§ Data listing
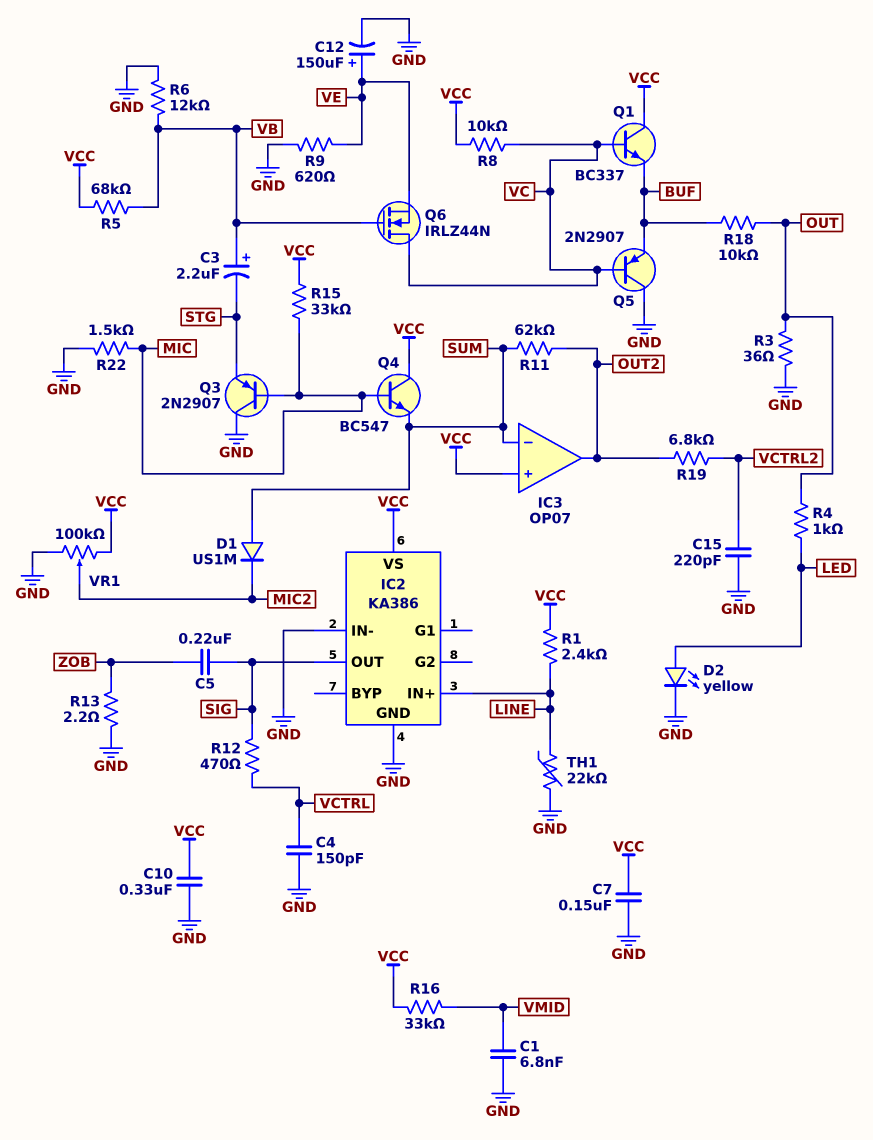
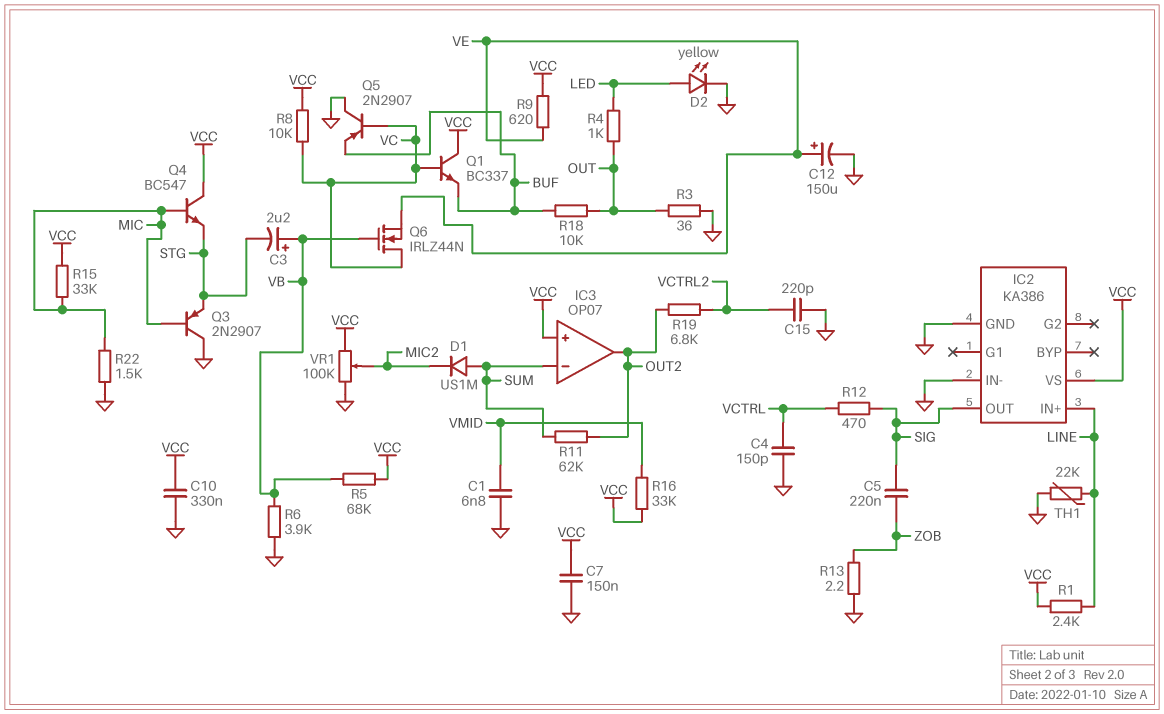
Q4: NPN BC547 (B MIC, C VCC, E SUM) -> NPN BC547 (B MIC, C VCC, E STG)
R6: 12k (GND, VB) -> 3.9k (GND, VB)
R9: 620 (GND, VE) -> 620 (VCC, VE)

...

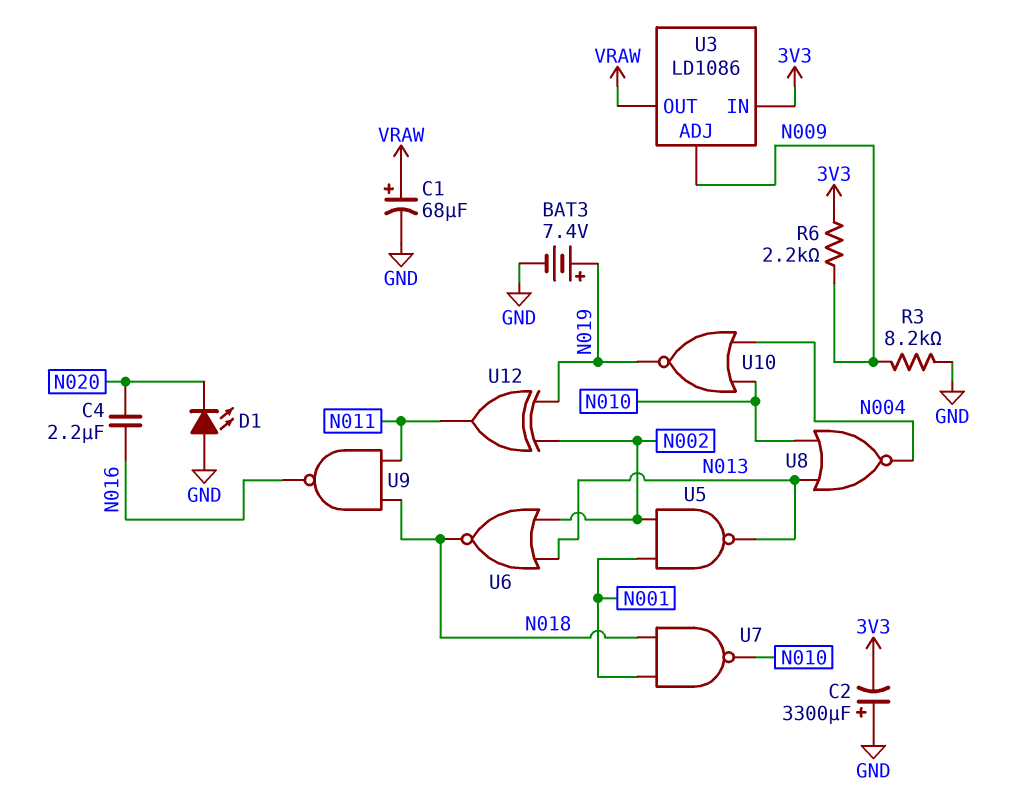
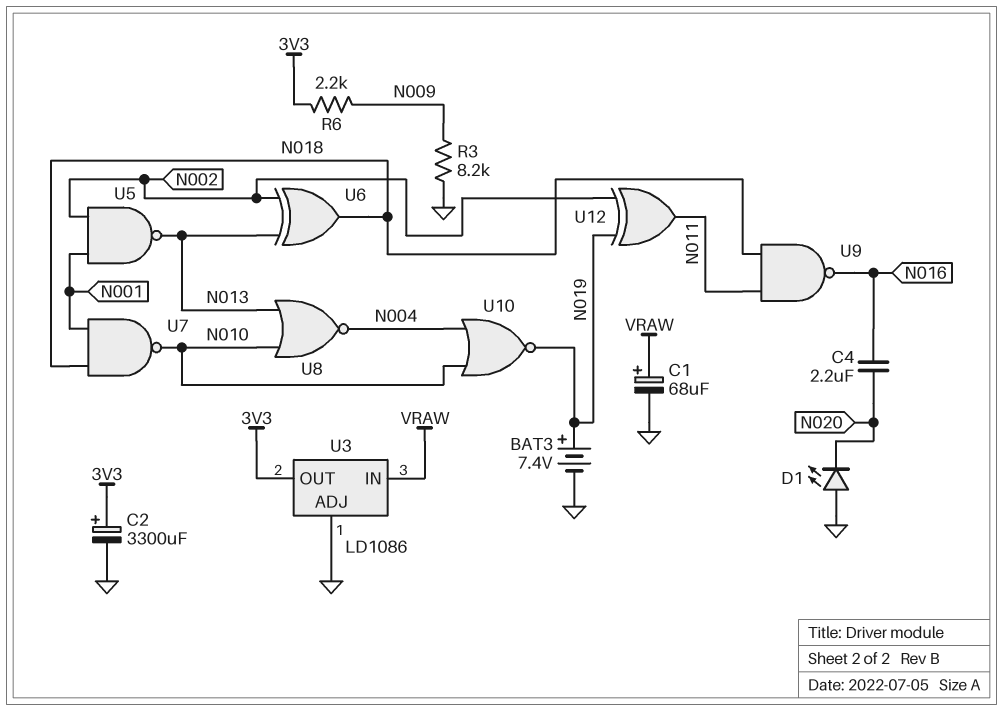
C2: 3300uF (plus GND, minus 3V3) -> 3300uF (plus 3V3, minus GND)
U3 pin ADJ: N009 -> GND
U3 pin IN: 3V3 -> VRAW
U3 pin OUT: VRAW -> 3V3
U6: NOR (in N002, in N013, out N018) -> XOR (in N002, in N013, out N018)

* * *

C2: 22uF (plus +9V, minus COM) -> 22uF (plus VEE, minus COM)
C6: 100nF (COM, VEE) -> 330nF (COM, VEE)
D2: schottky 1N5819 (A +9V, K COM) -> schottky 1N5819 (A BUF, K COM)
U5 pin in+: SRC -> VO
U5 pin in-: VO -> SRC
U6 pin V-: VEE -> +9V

§ Work to complete
Among the lines above, find those containing the word "minus" and copy each.

§ Reply
C2: 3300uF (plus GND, minus 3V3) -> 3300uF (plus 3V3, minus GND)
C2: 22uF (plus +9V, minus COM) -> 22uF (plus VEE, minus COM)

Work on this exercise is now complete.